**Exercise description**
An exact copy of the listing below is needed, with no pictures in it.

**Data segment**
====

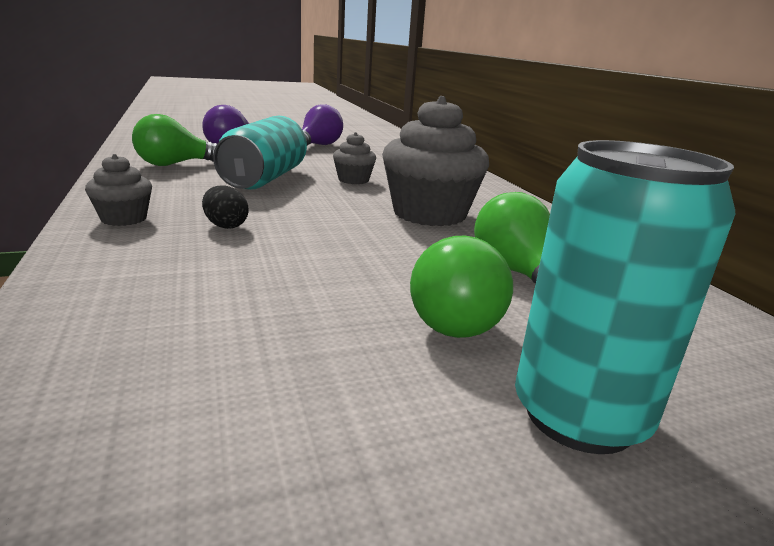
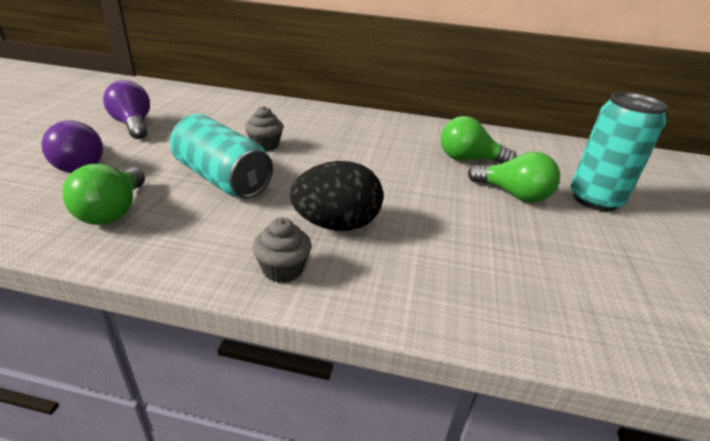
camera: 60 degrees left, 10 degrees up
(225, 226) = (336, 225): black egg -> black egg, size x2.01
(429, 214) = (365, 147): grey cupcake -> none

====

**Result**
camera: 60 degrees left, 10 degrees up
(225, 226) = (336, 225): black egg -> black egg, size x2.01
(429, 214) = (365, 147): grey cupcake -> none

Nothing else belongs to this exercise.